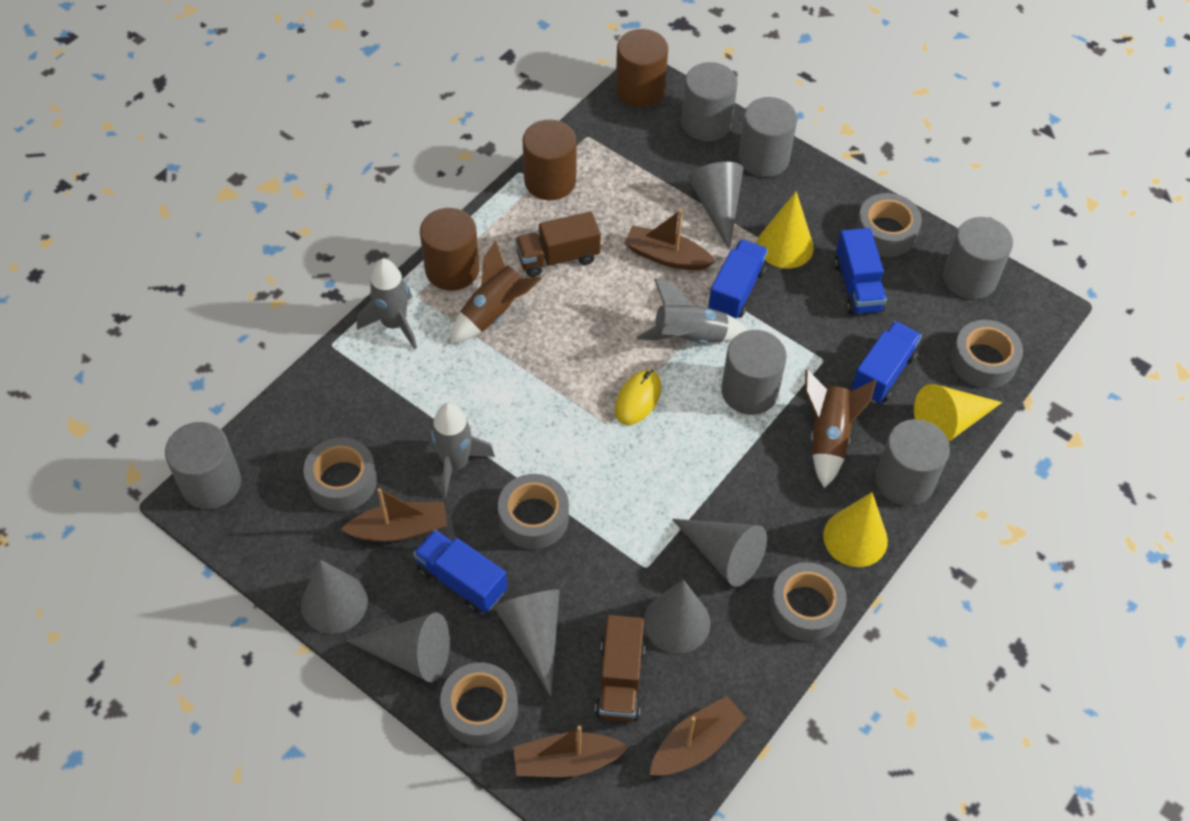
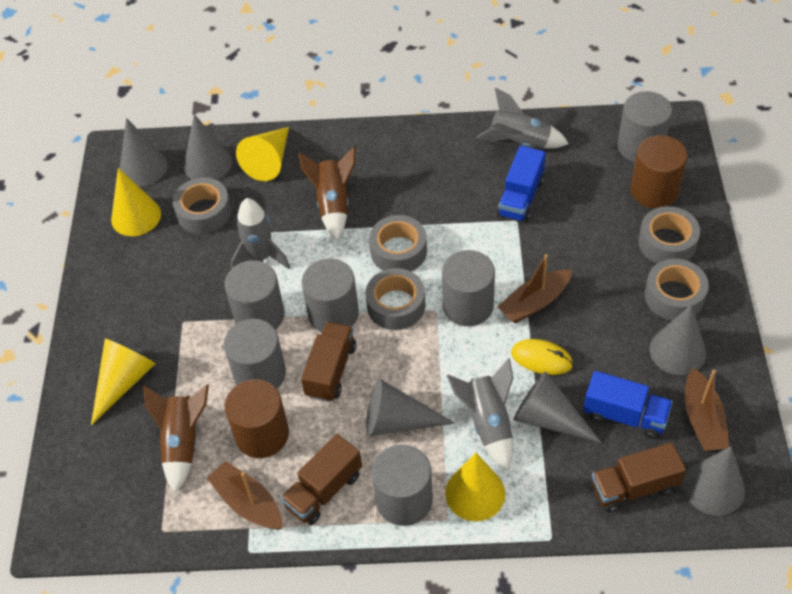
blue truck: 4 -> 2
brown boat: 4 -> 3
brown cylinder: 3 -> 2
brown truck: 2 -> 3
grey tape: 6 -> 5
yellow cone: 3 -> 4

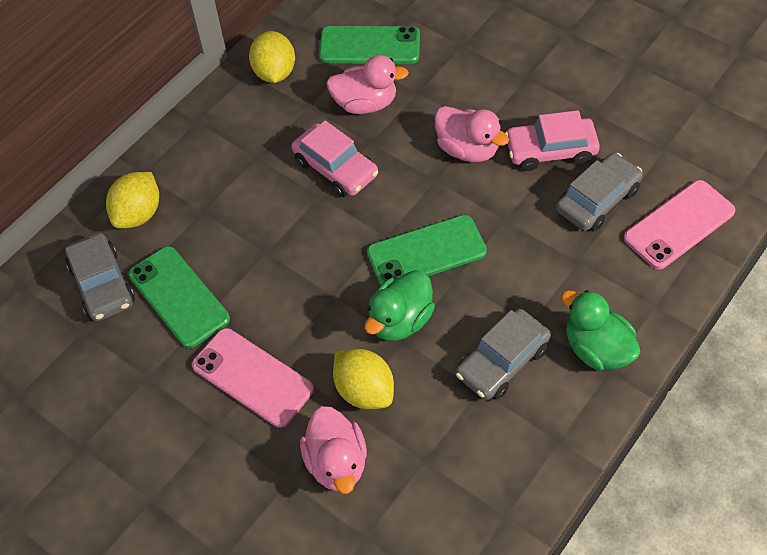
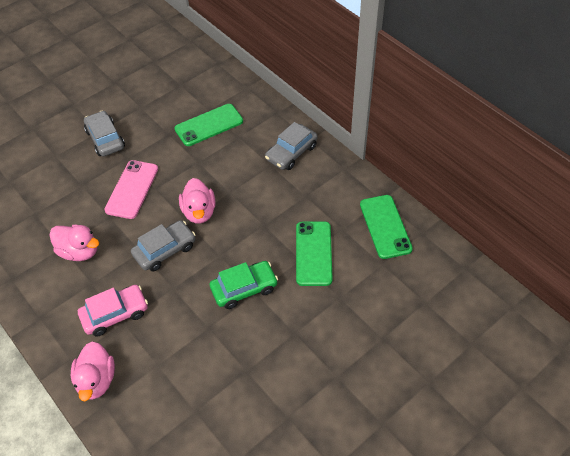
green car: 0 -> 1
green duck: 2 -> 0
pink car: 2 -> 1
pink phone: 2 -> 1
yellow lemon: 3 -> 0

####################

* _What is required_:
Leaving the pictures out, output all of the listing exactly.

* _Answer to this exercise_:
blue truck: 4 -> 2
brown boat: 4 -> 3
brown cylinder: 3 -> 2
brown truck: 2 -> 3
grey tape: 6 -> 5
yellow cone: 3 -> 4

green car: 0 -> 1
green duck: 2 -> 0
pink car: 2 -> 1
pink phone: 2 -> 1
yellow lemon: 3 -> 0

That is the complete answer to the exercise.